REQUIREMENT
Word for word, set down every line of the entries below from the line with "yellow calculator [325,187,384,234]" to the line with "none -> red flower pot [515,222,574,288]", including both, and no other line.

ENTRIES SHOWN
+--
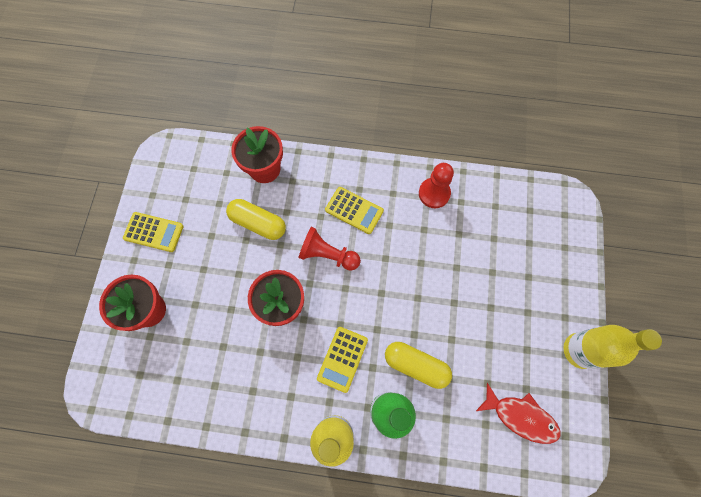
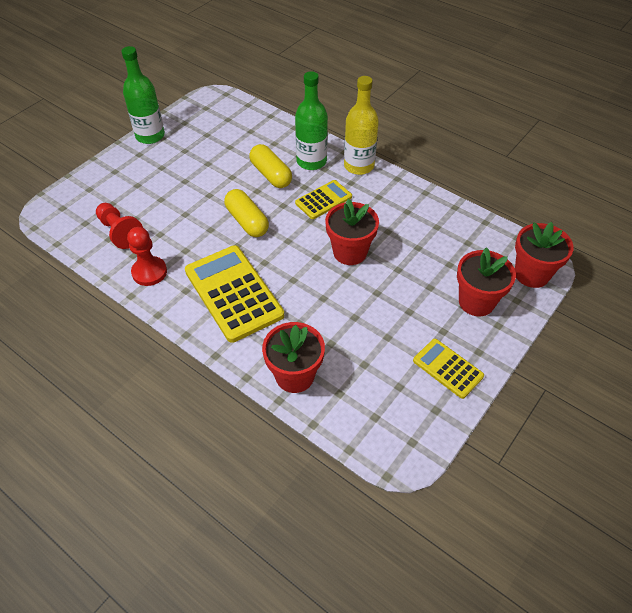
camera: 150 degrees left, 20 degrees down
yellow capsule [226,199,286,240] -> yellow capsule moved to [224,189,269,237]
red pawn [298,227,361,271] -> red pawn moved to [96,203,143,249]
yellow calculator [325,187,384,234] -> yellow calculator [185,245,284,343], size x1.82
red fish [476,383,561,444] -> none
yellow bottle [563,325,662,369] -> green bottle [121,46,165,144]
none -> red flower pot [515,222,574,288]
+--
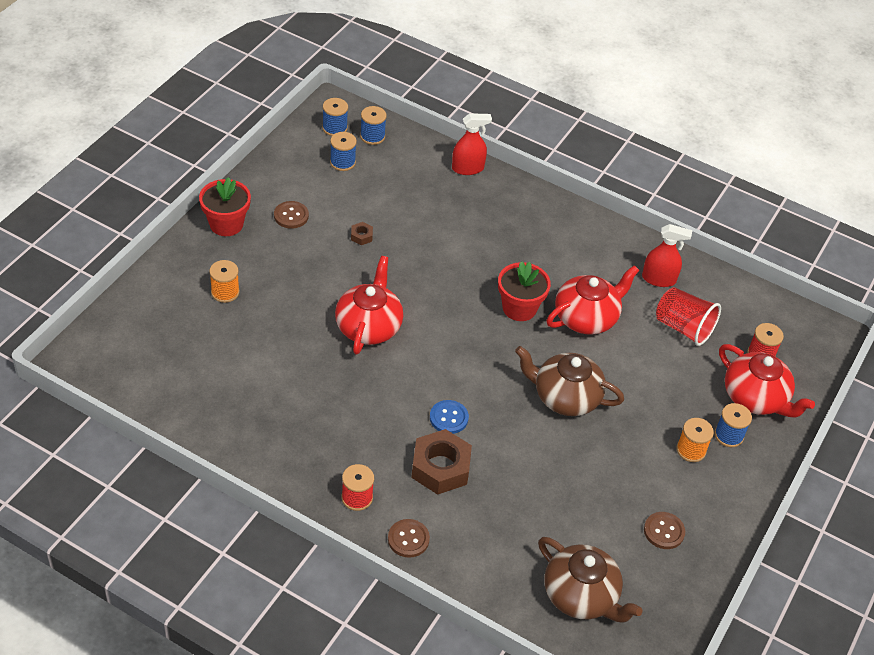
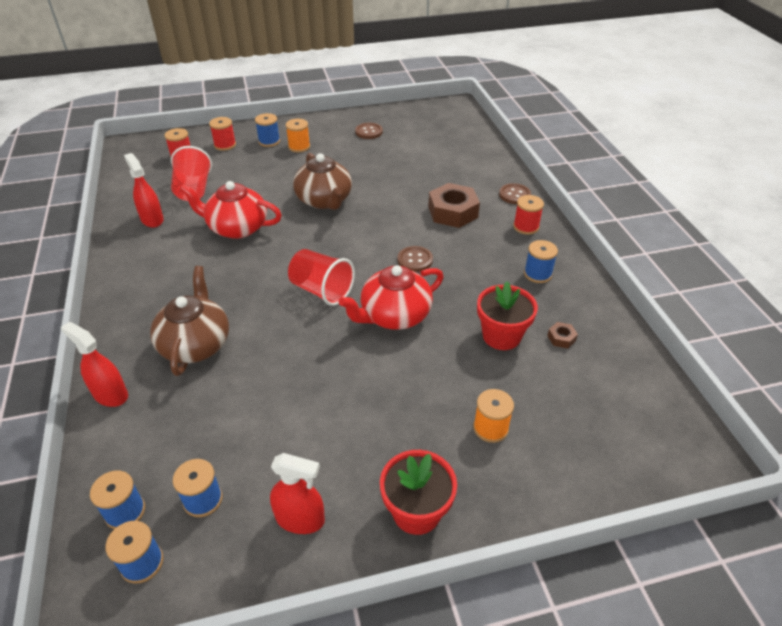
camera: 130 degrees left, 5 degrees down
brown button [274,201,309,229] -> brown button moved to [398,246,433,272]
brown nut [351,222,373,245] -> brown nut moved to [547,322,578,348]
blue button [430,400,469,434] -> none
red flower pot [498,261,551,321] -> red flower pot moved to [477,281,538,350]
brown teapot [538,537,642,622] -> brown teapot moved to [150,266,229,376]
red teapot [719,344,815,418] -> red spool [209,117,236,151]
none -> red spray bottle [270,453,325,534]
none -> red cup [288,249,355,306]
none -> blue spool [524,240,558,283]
+--
RESULT FOR THIS TASK
yellow calculator [325,187,384,234] -> yellow calculator [185,245,284,343], size x1.82
red fish [476,383,561,444] -> none
yellow bottle [563,325,662,369] -> green bottle [121,46,165,144]
none -> red flower pot [515,222,574,288]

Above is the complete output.